Goal of the exercise: Copy out lines with the word "white" from the material that follows.

Records for the exercise:

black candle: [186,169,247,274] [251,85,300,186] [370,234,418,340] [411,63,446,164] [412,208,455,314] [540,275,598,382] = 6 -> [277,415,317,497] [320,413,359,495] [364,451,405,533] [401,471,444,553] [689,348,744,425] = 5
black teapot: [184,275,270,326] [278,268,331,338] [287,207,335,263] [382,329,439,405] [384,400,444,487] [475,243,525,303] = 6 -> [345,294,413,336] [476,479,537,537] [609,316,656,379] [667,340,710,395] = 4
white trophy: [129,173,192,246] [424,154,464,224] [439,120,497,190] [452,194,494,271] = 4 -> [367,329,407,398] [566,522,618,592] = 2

---

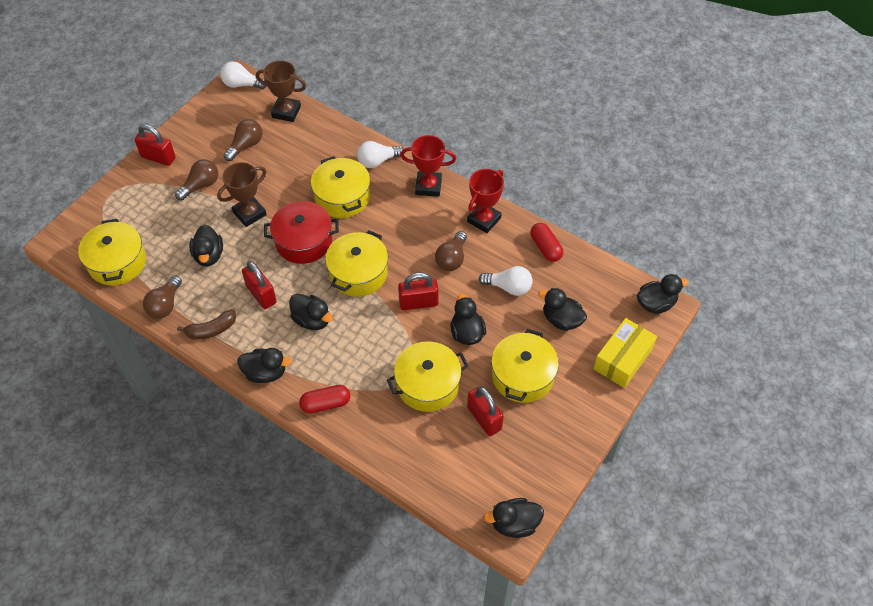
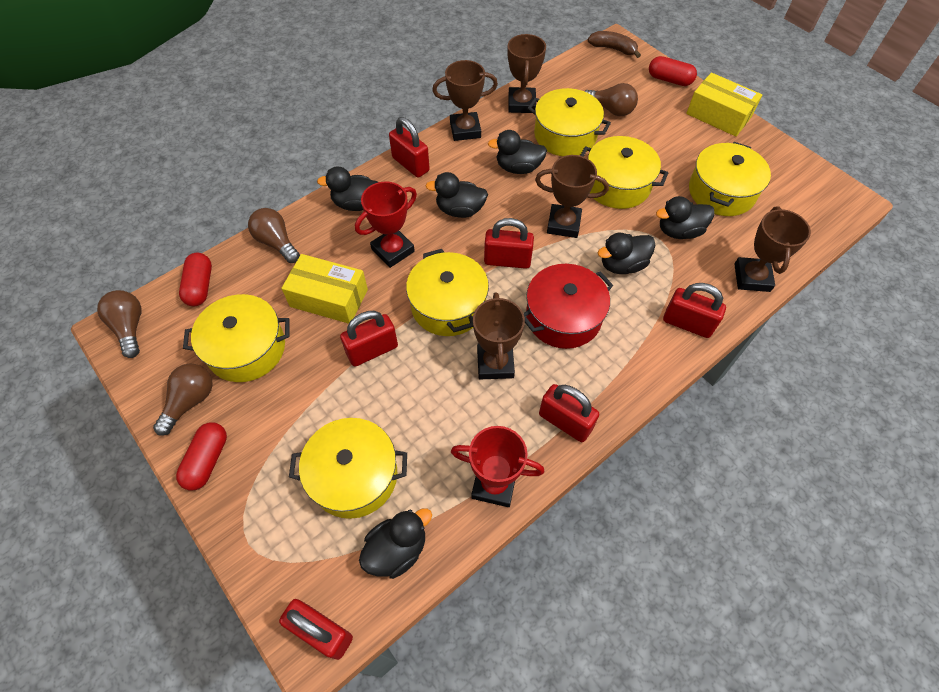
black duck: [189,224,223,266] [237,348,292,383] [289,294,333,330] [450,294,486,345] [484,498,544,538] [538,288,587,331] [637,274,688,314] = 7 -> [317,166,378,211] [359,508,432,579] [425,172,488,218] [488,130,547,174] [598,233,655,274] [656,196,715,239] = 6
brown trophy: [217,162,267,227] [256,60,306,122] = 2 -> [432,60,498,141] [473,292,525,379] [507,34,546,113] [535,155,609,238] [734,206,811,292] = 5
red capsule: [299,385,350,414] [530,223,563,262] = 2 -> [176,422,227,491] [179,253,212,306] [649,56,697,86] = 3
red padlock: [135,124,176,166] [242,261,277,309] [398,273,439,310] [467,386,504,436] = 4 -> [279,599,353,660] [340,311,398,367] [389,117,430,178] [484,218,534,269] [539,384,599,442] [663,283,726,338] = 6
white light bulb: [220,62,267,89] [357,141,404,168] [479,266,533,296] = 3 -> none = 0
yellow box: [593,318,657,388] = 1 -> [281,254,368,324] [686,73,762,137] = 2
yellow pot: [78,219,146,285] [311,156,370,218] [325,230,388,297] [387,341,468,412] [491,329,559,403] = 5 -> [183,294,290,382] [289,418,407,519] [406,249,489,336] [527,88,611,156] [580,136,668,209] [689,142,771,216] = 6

...

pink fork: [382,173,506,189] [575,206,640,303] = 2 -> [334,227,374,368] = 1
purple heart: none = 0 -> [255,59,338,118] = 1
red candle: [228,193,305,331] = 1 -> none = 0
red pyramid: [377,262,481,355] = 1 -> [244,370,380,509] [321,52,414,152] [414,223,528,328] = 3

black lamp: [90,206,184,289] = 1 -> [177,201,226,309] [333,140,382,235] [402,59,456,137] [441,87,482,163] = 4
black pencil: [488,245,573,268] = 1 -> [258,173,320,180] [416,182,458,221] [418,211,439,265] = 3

Result of this exercise:
white trophy: [129,173,192,246] [424,154,464,224] [439,120,497,190] [452,194,494,271] = 4 -> [367,329,407,398] [566,522,618,592] = 2
white light bulb: [220,62,267,89] [357,141,404,168] [479,266,533,296] = 3 -> none = 0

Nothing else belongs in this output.